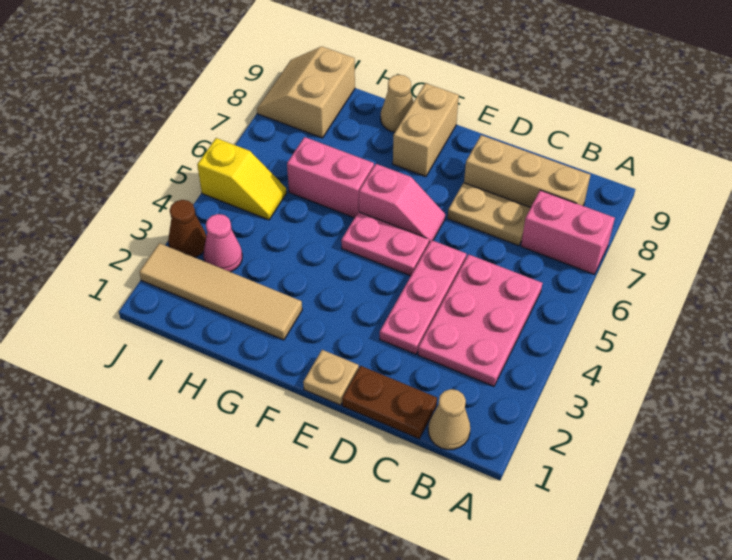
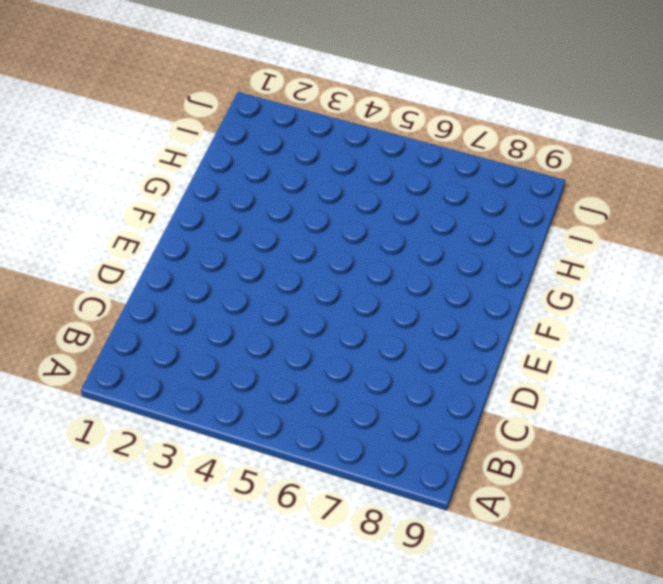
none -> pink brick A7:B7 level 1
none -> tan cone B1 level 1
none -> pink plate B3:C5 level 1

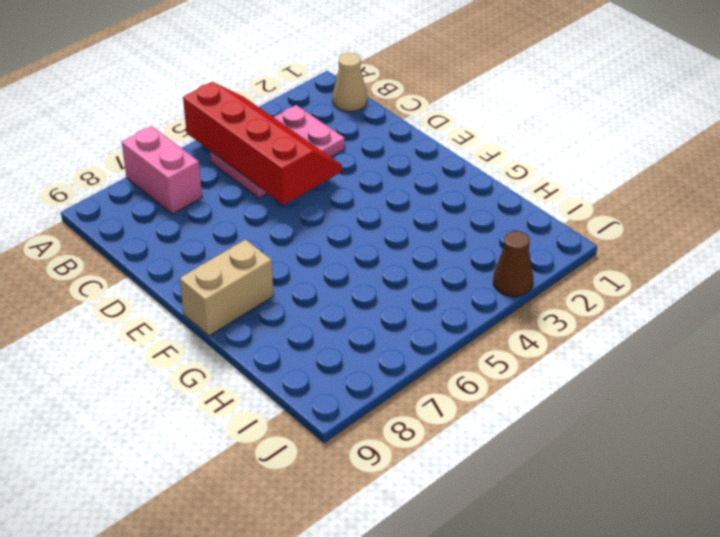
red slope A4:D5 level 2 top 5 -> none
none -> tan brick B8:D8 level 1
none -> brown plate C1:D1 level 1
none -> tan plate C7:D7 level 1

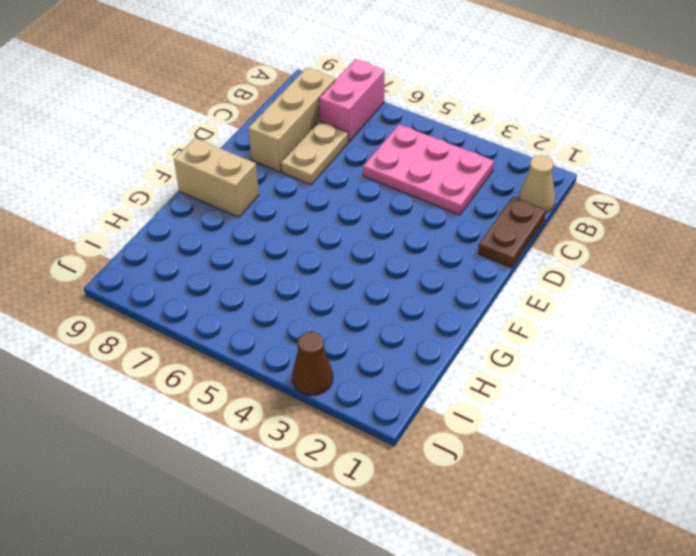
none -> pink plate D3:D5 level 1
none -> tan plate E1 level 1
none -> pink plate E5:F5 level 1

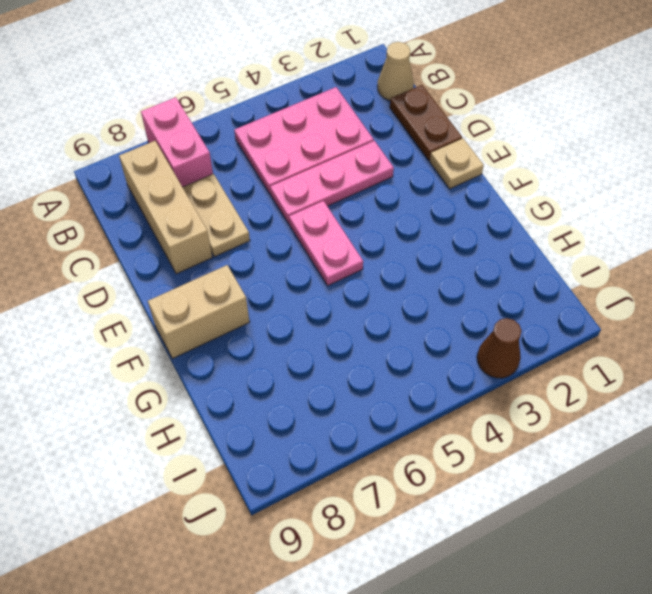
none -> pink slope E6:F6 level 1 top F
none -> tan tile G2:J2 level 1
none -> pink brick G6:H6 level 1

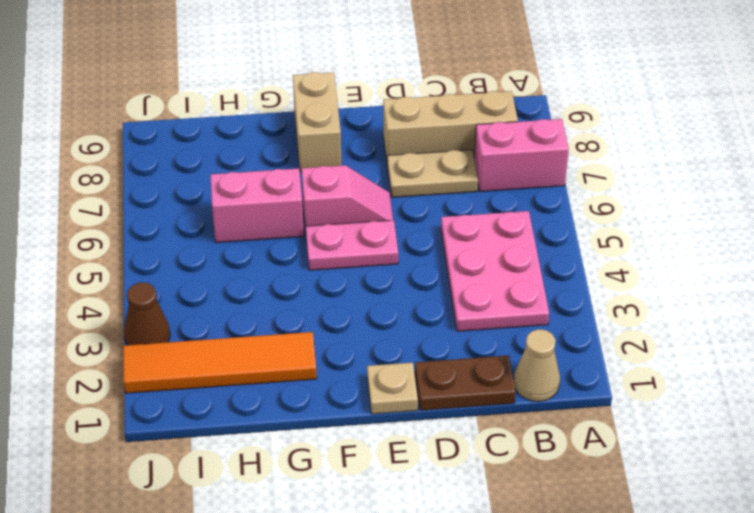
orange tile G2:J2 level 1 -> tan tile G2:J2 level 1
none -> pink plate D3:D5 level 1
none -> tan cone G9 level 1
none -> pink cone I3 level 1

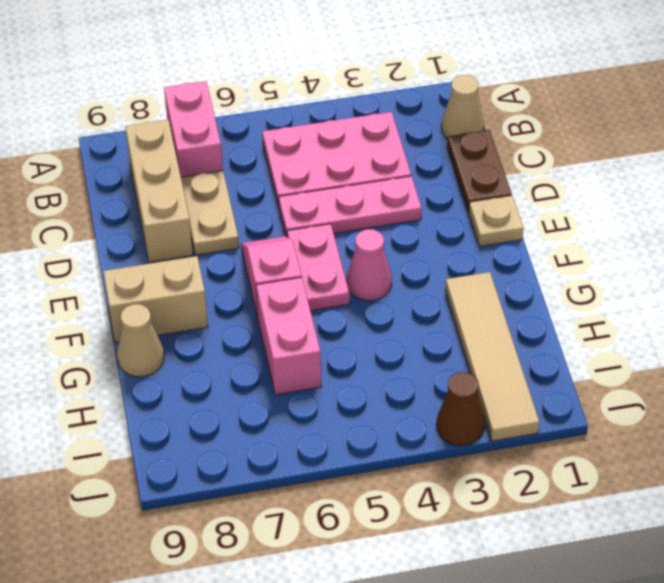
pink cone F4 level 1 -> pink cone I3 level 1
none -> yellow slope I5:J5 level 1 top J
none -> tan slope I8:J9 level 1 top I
* * *
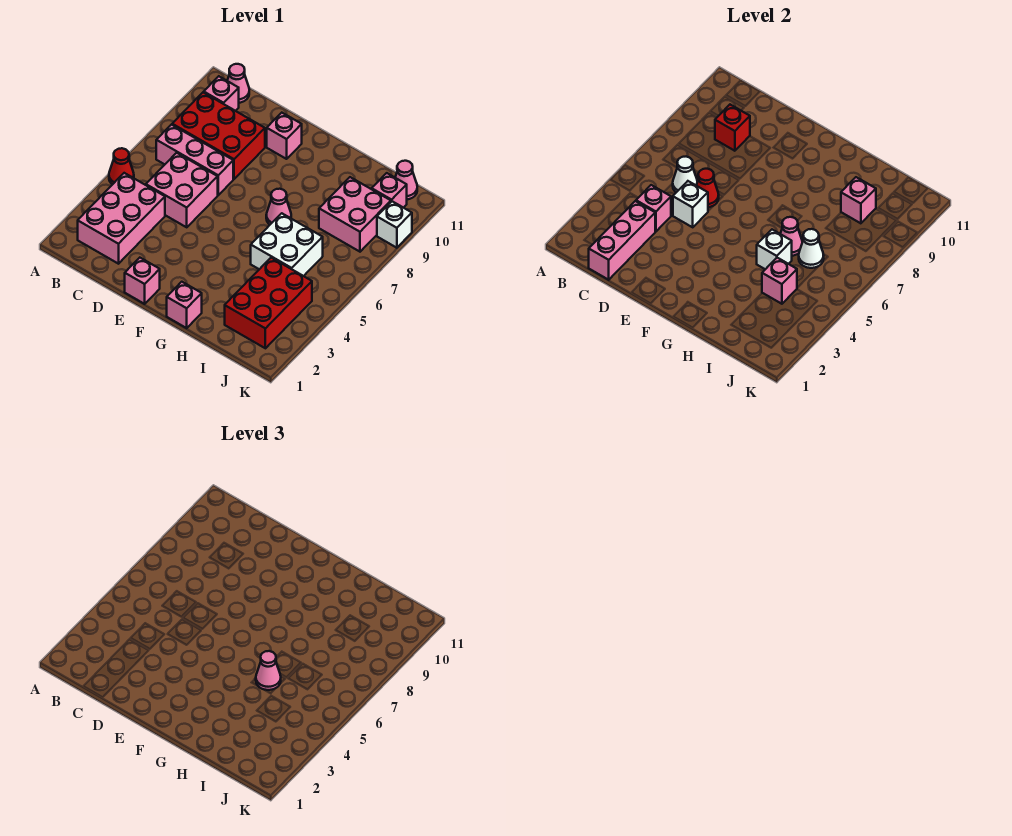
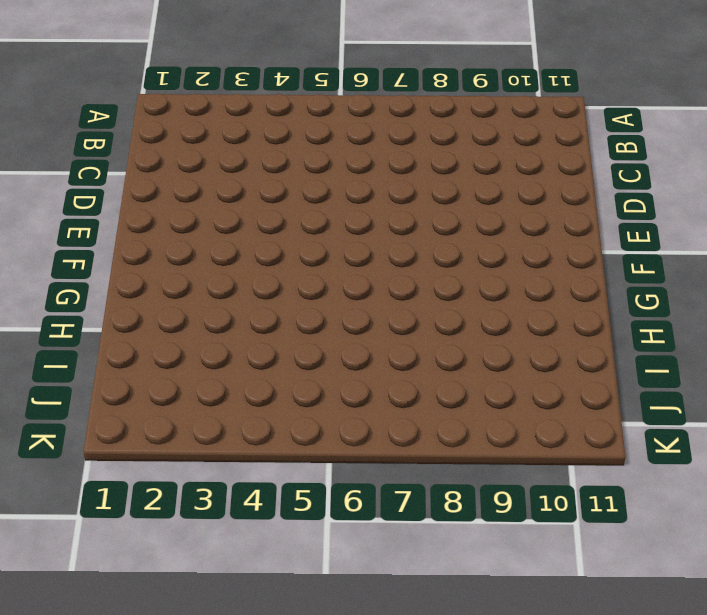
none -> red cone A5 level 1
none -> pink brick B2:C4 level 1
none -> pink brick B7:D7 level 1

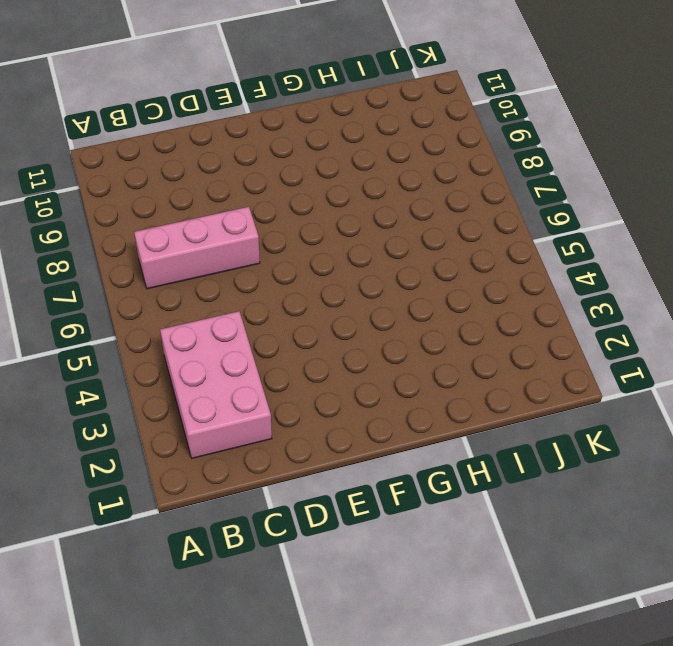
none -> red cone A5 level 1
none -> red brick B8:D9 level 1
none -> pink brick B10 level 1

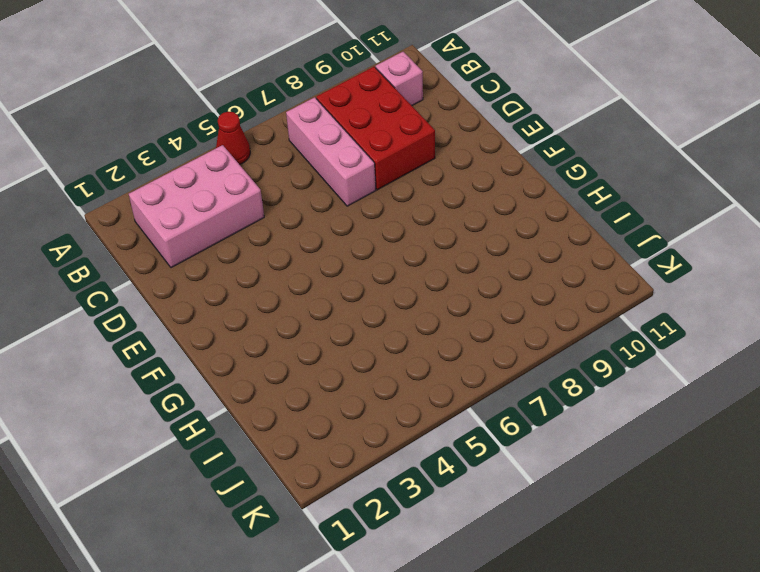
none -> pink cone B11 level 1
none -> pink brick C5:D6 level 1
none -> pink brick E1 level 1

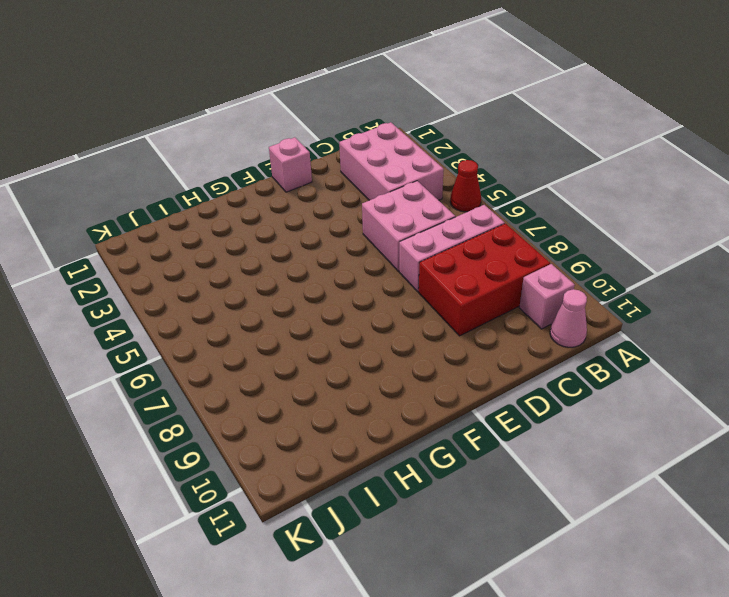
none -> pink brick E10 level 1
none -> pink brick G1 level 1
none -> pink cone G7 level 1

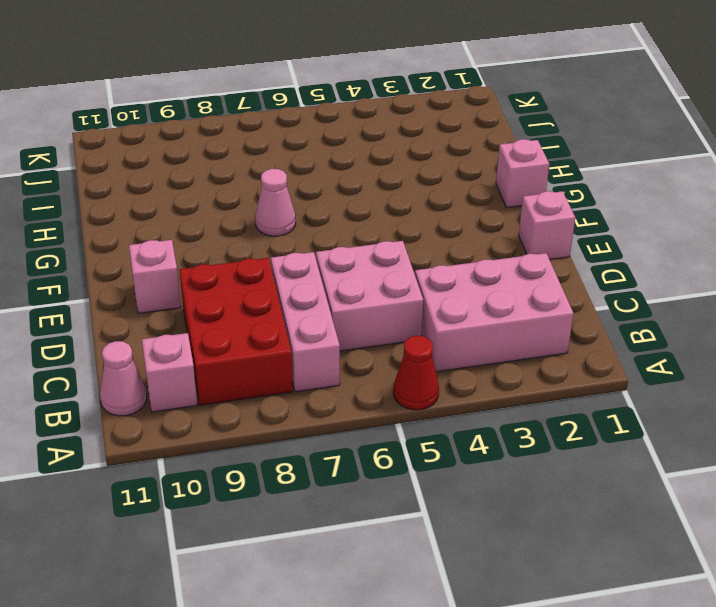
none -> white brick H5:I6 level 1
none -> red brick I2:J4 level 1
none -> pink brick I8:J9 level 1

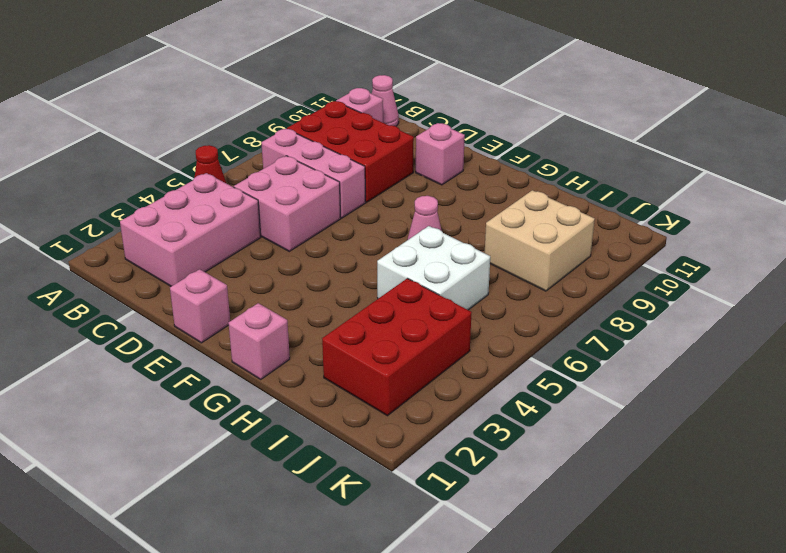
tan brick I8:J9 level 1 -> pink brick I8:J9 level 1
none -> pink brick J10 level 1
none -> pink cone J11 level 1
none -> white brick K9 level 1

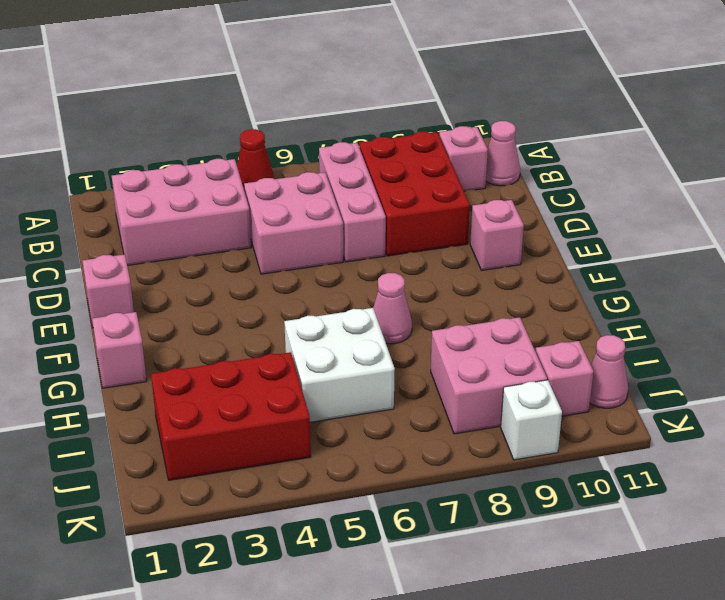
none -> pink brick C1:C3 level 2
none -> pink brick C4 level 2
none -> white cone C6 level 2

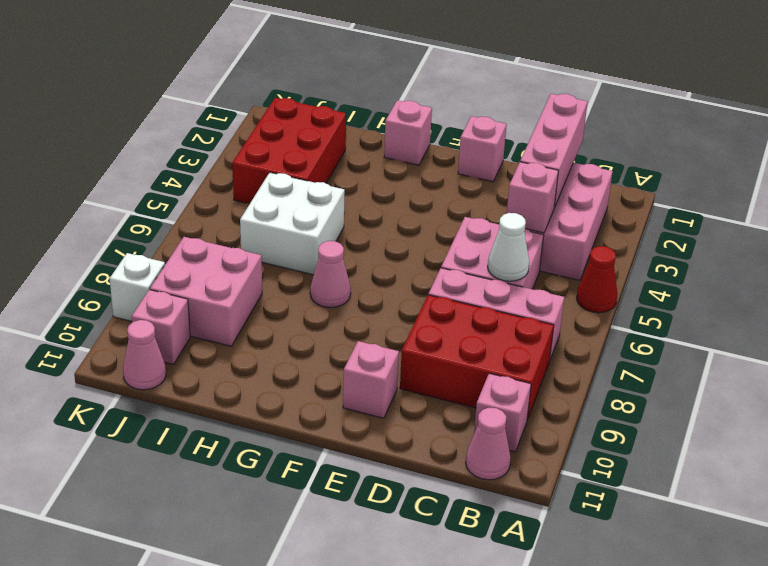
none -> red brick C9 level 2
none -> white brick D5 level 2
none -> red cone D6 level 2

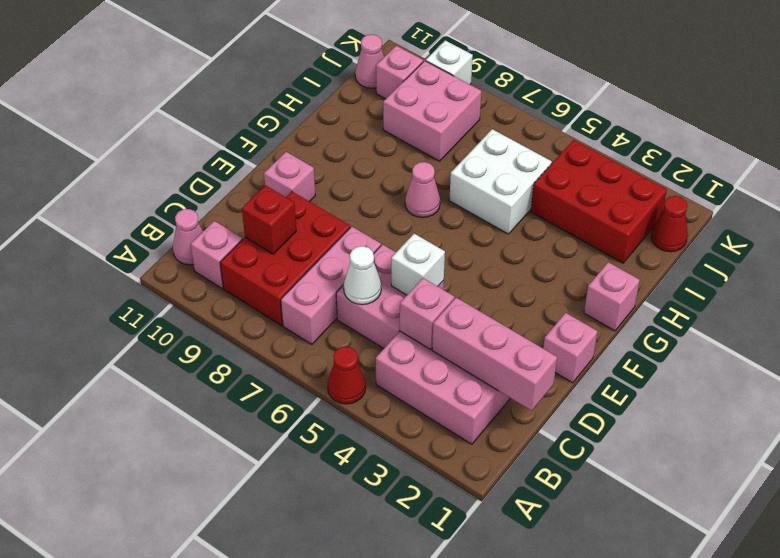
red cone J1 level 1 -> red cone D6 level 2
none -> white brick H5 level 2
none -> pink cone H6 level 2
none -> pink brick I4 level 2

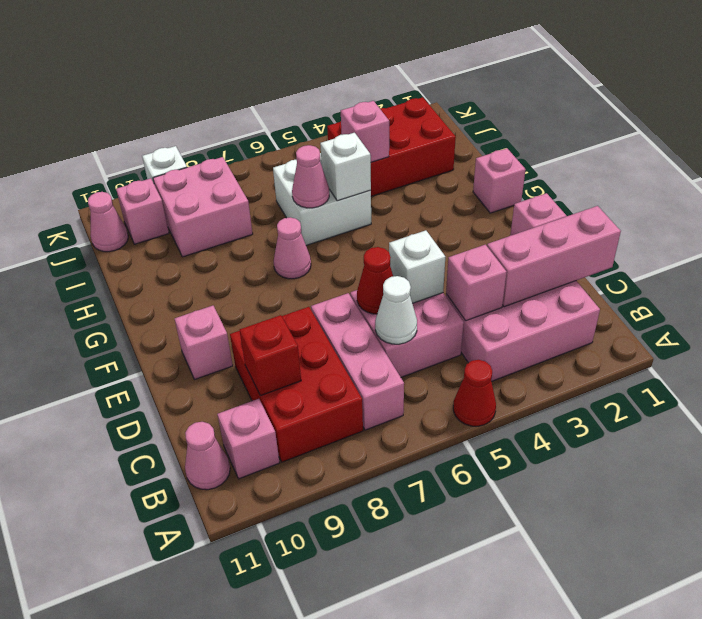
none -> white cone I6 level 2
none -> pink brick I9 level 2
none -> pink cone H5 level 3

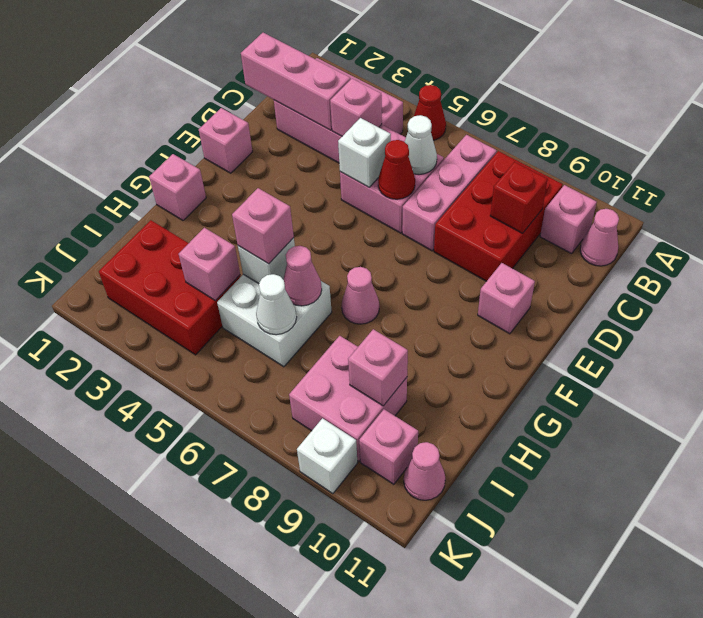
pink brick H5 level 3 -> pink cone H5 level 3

● **EXERCISE DETAILS**:
From the listing above, restate verbatim the lines running from the one with "none -> pink cone J11 level 1" through the one with "pink brick H5 level 3 -> pink cone H5 level 3", inclusive, but not the pictures.

● **WRITTEN SOLUTION**:
none -> pink cone J11 level 1
none -> white brick K9 level 1

none -> pink brick C1:C3 level 2
none -> pink brick C4 level 2
none -> white cone C6 level 2

none -> red brick C9 level 2
none -> white brick D5 level 2
none -> red cone D6 level 2

red cone J1 level 1 -> red cone D6 level 2
none -> white brick H5 level 2
none -> pink cone H6 level 2
none -> pink brick I4 level 2

none -> white cone I6 level 2
none -> pink brick I9 level 2
none -> pink cone H5 level 3

pink brick H5 level 3 -> pink cone H5 level 3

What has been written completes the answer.